(Beginning of Information supplied)

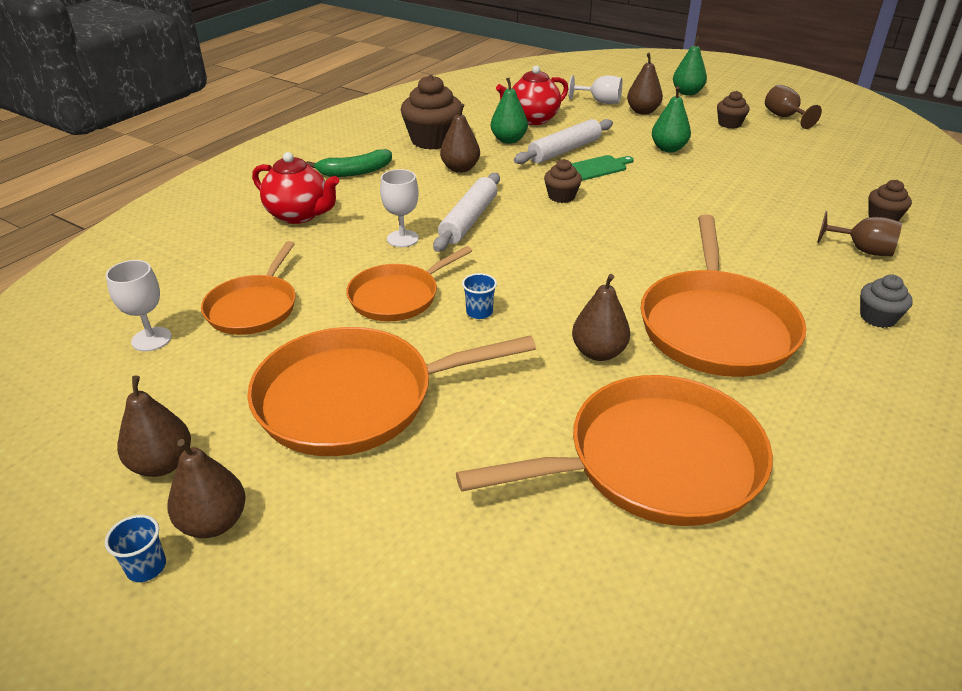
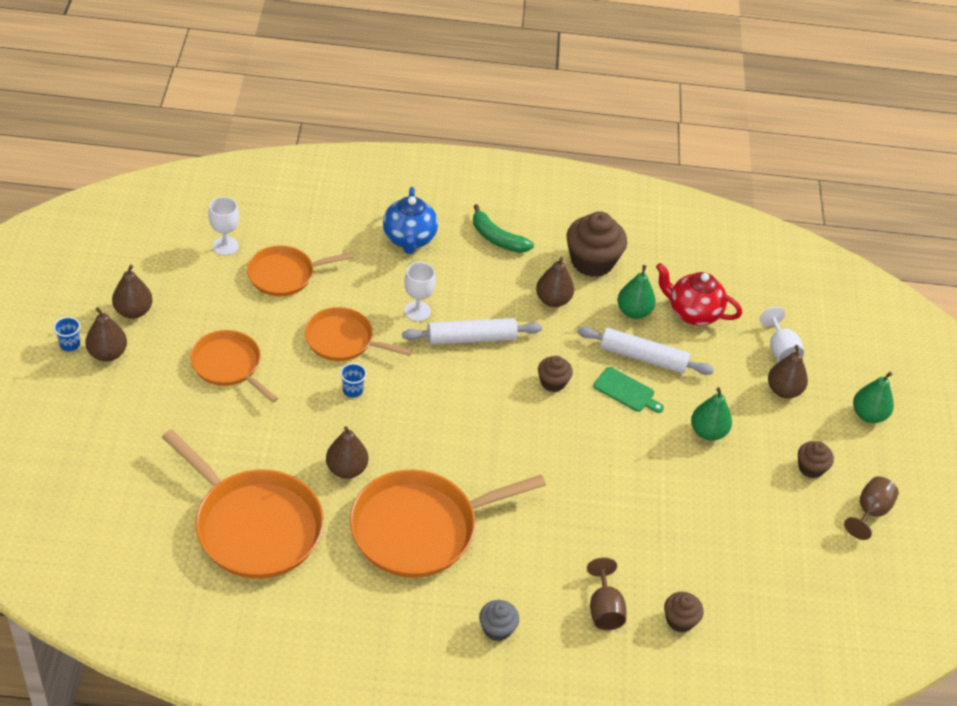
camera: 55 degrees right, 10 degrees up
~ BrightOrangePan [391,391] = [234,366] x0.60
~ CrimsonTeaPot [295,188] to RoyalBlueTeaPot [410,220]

(End of Information supplied)

From the first line to the last, retype the data exactly, but omit every image.

**Answer box**
camera: 55 degrees right, 10 degrees up
~ BrightOrangePan [391,391] = [234,366] x0.60
~ CrimsonTeaPot [295,188] to RoyalBlueTeaPot [410,220]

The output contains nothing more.